TASK TO CARRY OUT. Repeat the data below word for word.

○ ○ ○ ○ ○

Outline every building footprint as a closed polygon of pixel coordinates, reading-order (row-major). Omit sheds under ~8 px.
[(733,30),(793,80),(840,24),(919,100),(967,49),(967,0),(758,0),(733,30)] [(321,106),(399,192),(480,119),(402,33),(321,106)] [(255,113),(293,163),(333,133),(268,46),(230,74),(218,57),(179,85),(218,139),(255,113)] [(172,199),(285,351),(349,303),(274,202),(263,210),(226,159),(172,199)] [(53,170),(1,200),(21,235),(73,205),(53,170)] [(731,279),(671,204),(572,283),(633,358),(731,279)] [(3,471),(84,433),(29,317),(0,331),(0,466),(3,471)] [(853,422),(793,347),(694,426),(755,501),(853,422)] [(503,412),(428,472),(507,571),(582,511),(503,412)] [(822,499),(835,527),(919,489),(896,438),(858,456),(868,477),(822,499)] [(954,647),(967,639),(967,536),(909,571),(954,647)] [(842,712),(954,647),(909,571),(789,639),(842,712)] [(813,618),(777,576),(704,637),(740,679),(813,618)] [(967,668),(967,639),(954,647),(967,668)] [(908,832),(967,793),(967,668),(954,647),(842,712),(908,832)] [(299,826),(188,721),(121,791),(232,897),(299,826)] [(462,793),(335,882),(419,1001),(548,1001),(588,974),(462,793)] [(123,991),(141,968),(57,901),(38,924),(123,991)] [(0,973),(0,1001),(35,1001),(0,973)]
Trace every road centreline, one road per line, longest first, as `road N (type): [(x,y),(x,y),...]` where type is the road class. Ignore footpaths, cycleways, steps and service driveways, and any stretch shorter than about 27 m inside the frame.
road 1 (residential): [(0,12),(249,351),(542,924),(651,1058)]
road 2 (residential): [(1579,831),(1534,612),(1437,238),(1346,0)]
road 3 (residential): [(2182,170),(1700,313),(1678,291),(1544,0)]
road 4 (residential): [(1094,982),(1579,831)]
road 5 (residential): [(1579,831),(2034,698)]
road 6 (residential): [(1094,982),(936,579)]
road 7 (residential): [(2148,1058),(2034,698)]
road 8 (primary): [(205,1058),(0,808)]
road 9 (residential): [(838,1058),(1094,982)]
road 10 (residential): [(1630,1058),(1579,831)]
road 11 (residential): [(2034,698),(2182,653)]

○ ○ ○ ○ ○

PROBLEM SOLUTION.
Outline every building footprint as a closed polygon of pixel coordinates, reading-order (row-major). Omit sheds under ~8 px.
[(733,30),(793,80),(840,24),(919,100),(967,49),(967,0),(758,0),(733,30)] [(321,106),(399,192),(480,119),(402,33),(321,106)] [(255,113),(293,163),(333,133),(268,46),(230,74),(218,57),(179,85),(218,139),(255,113)] [(172,199),(285,351),(349,303),(274,202),(263,210),(226,159),(172,199)] [(53,170),(1,200),(21,235),(73,205),(53,170)] [(731,279),(671,204),(572,283),(633,358),(731,279)] [(3,471),(84,433),(29,317),(0,331),(0,466),(3,471)] [(853,422),(793,347),(694,426),(755,501),(853,422)] [(503,412),(428,472),(507,571),(582,511),(503,412)] [(822,499),(835,527),(919,489),(896,438),(858,456),(868,477),(822,499)] [(954,647),(967,639),(967,536),(909,571),(954,647)] [(842,712),(954,647),(909,571),(789,639),(842,712)] [(813,618),(777,576),(704,637),(740,679),(813,618)] [(967,668),(967,639),(954,647),(967,668)] [(908,832),(967,793),(967,668),(954,647),(842,712),(908,832)] [(299,826),(188,721),(121,791),(232,897),(299,826)] [(462,793),(335,882),(419,1001),(548,1001),(588,974),(462,793)] [(123,991),(141,968),(57,901),(38,924),(123,991)] [(0,973),(0,1001),(35,1001),(0,973)]
Trace every road centreline, one road per line, longest first, as `road N (type): [(x,y),(x,y),...]` where type is the road class. Ignore footpaths, cycleways, steps and service driveways, and any stretch shorter than about 27 m inside the frame.
road 1 (residential): [(0,12),(249,351),(542,924),(651,1058)]
road 2 (residential): [(1579,831),(1534,612),(1437,238),(1346,0)]
road 3 (residential): [(2182,170),(1700,313),(1678,291),(1544,0)]
road 4 (residential): [(1094,982),(1579,831)]
road 5 (residential): [(1579,831),(2034,698)]
road 6 (residential): [(1094,982),(936,579)]
road 7 (residential): [(2148,1058),(2034,698)]
road 8 (primary): [(205,1058),(0,808)]
road 9 (residential): [(838,1058),(1094,982)]
road 10 (residential): [(1630,1058),(1579,831)]
road 11 (residential): [(2034,698),(2182,653)]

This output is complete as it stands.